State how many lines in the entries below include the string "golden", and give nothing beyond that number.

(Data extracted from a collection)
════

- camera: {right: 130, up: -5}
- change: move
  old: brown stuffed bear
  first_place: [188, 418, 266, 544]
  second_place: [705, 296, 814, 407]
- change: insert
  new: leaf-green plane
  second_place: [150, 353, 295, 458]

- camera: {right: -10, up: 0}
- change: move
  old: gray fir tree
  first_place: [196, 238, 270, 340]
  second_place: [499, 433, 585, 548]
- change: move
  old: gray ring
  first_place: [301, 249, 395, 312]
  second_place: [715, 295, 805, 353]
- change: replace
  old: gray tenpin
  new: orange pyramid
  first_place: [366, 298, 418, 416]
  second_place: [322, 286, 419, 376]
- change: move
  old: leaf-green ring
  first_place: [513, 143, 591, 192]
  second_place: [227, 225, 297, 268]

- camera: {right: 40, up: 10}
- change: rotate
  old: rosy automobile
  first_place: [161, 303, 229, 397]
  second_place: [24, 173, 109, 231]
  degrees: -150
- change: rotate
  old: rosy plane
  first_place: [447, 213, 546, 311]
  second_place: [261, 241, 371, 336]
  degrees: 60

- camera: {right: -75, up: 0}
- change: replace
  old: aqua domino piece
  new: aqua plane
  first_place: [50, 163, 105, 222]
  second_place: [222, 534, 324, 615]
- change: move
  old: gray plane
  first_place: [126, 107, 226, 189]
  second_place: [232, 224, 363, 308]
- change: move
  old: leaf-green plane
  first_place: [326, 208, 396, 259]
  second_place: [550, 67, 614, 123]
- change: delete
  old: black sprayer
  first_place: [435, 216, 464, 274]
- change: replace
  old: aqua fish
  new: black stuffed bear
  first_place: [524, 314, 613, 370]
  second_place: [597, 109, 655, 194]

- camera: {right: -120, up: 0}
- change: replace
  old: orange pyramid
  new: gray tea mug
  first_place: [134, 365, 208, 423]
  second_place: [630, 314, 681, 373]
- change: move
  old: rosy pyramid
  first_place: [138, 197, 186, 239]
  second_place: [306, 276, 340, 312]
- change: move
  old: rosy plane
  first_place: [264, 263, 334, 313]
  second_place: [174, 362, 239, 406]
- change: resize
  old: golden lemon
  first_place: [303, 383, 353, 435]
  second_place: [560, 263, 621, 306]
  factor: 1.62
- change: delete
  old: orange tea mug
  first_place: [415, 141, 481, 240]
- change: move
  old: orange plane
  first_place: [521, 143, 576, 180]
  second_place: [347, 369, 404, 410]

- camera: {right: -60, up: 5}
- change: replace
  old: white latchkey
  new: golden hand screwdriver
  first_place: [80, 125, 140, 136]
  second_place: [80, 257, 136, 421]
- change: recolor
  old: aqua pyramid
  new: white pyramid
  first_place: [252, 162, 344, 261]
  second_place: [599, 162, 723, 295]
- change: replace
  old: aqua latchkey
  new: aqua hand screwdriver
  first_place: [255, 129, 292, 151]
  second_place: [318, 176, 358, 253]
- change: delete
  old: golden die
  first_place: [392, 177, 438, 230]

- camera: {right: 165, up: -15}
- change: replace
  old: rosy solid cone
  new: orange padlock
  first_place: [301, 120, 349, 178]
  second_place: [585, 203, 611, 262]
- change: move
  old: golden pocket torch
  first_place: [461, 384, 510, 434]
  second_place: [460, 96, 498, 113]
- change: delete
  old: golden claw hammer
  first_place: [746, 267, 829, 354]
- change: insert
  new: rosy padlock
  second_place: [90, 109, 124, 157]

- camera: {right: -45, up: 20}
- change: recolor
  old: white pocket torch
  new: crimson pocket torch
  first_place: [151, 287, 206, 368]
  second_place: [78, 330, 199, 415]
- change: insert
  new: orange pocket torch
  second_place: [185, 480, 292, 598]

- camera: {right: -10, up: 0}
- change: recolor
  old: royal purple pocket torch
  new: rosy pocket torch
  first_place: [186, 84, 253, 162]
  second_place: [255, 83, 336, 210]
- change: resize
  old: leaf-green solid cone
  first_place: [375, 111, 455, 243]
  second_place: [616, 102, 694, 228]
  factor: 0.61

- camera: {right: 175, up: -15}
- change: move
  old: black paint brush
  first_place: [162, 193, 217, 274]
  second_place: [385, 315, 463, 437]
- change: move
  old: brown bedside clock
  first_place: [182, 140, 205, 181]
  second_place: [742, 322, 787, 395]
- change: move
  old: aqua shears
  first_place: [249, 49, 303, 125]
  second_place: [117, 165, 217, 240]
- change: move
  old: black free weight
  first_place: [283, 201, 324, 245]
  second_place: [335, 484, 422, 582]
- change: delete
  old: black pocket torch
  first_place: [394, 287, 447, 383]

════

RESULT
5